## PROBLEM DETAILS
Each entry below should be restated word for word, without any picture it contains.

#### SOURCE RECORDS ####

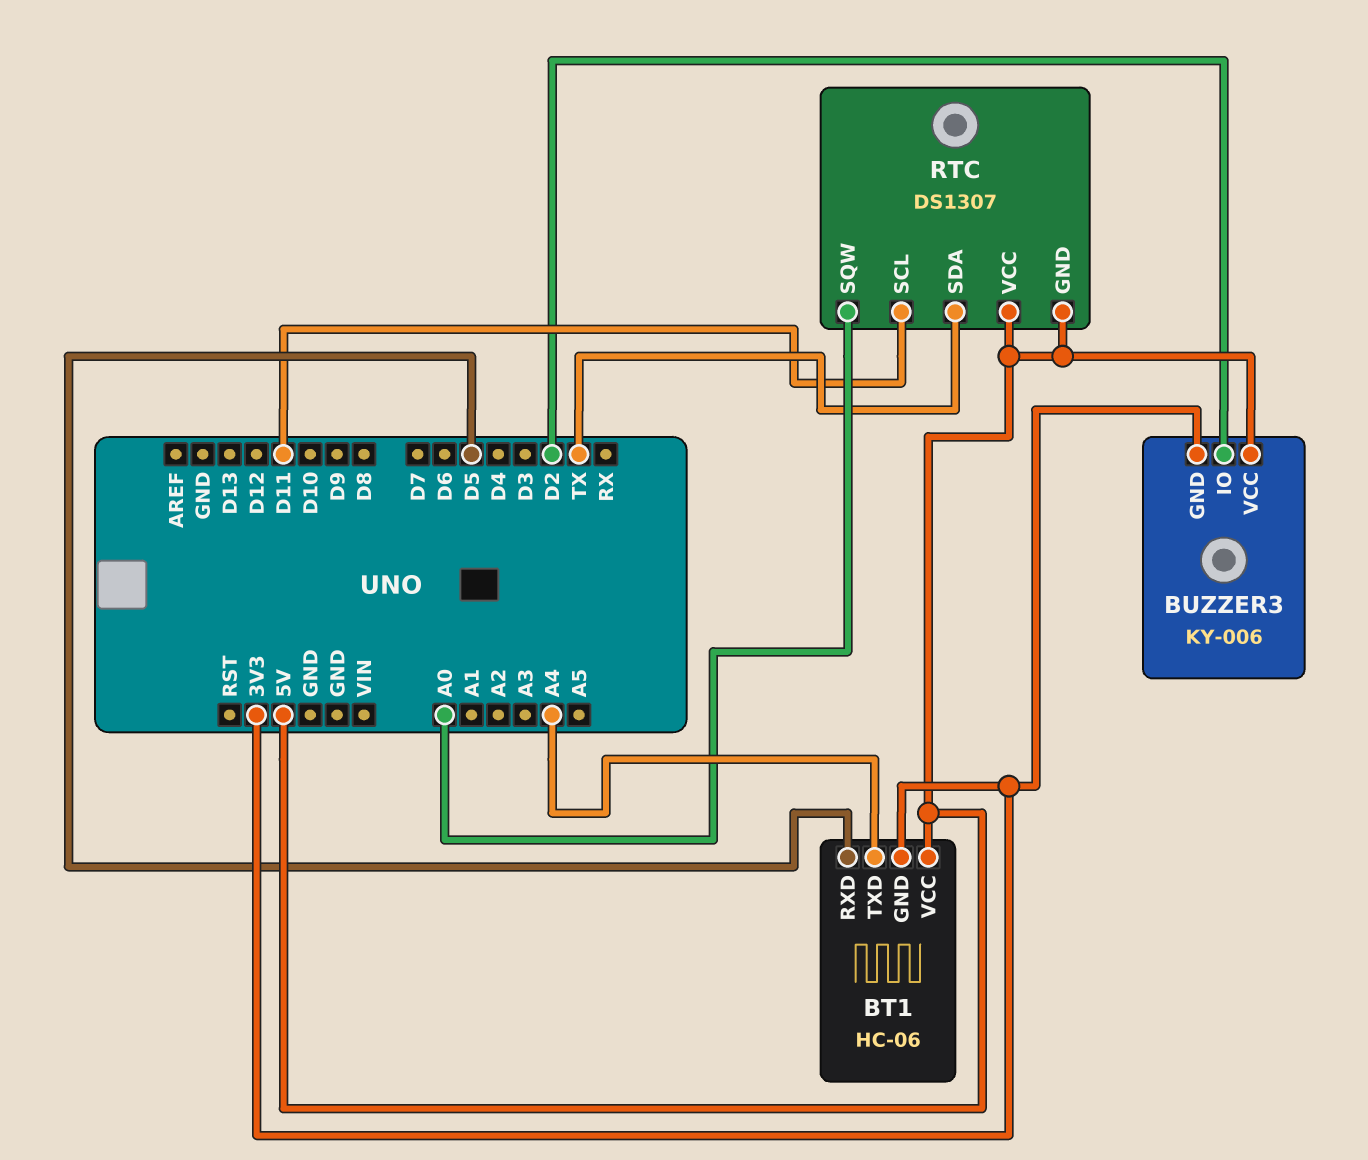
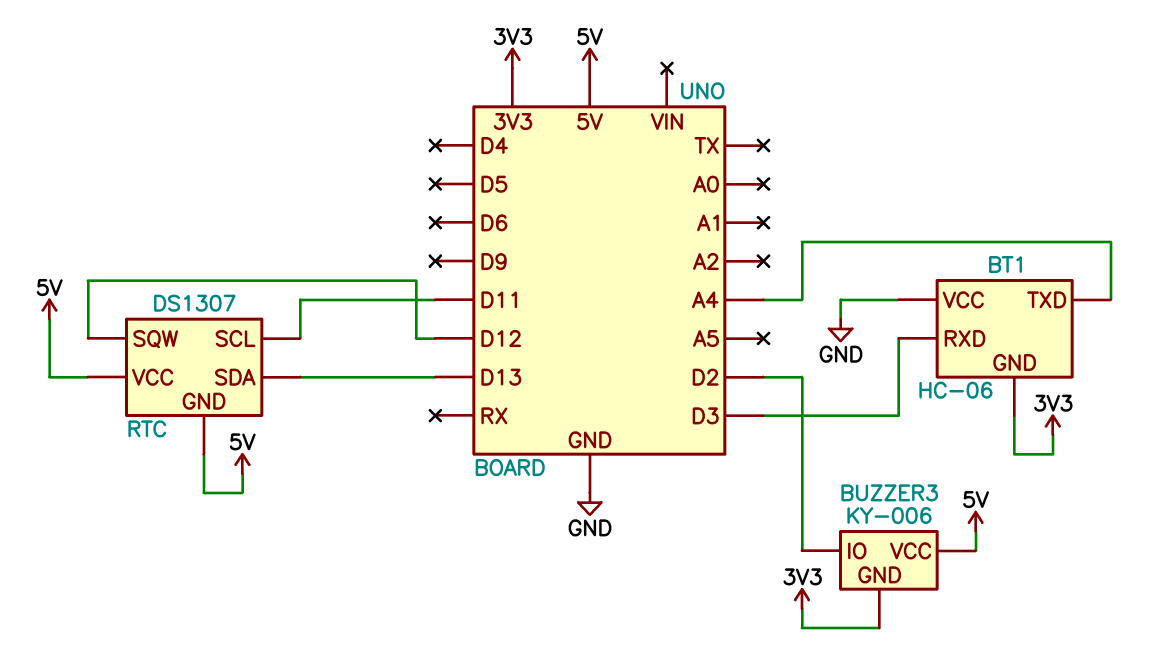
BT1 pin RXD: D5 -> D3
BT1 pin VCC: 5V -> GND
RTC pin SDA: TX -> D13
RTC pin SQW: A0 -> D12

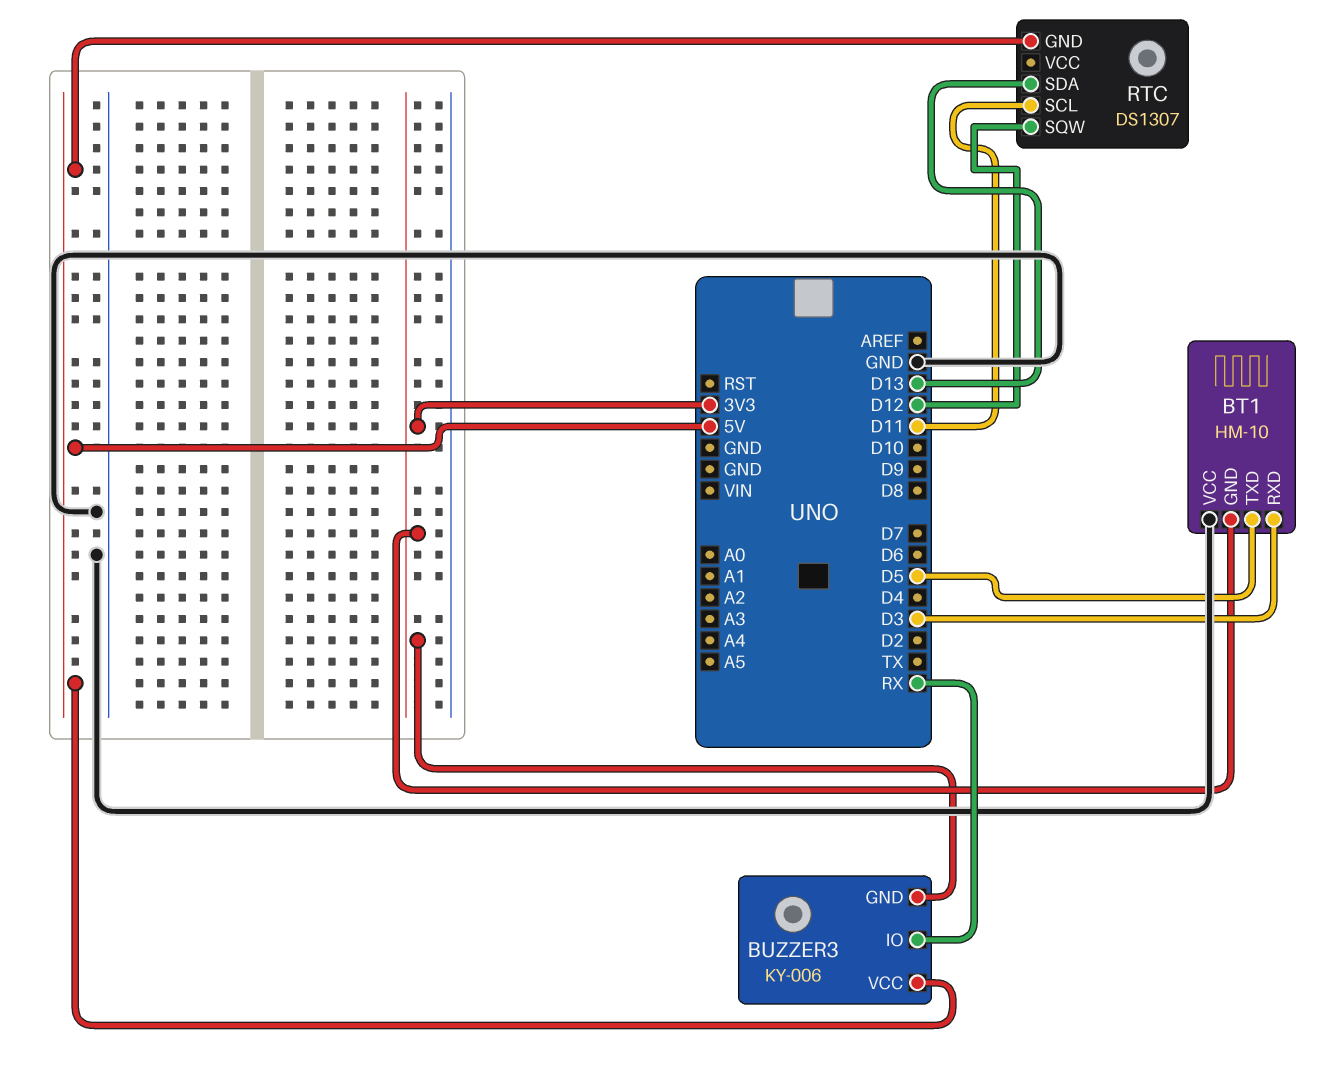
BT1: HC-06 -> HM-10
BT1 pin TXD: A4 -> D5
BUZZER3 pin IO: D2 -> RX
RTC pin VCC: 5V -> none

####

## WORKED SOLUTION
BT1 pin RXD: D5 -> D3
BT1 pin VCC: 5V -> GND
RTC pin SDA: TX -> D13
RTC pin SQW: A0 -> D12

BT1: HC-06 -> HM-10
BT1 pin TXD: A4 -> D5
BUZZER3 pin IO: D2 -> RX
RTC pin VCC: 5V -> none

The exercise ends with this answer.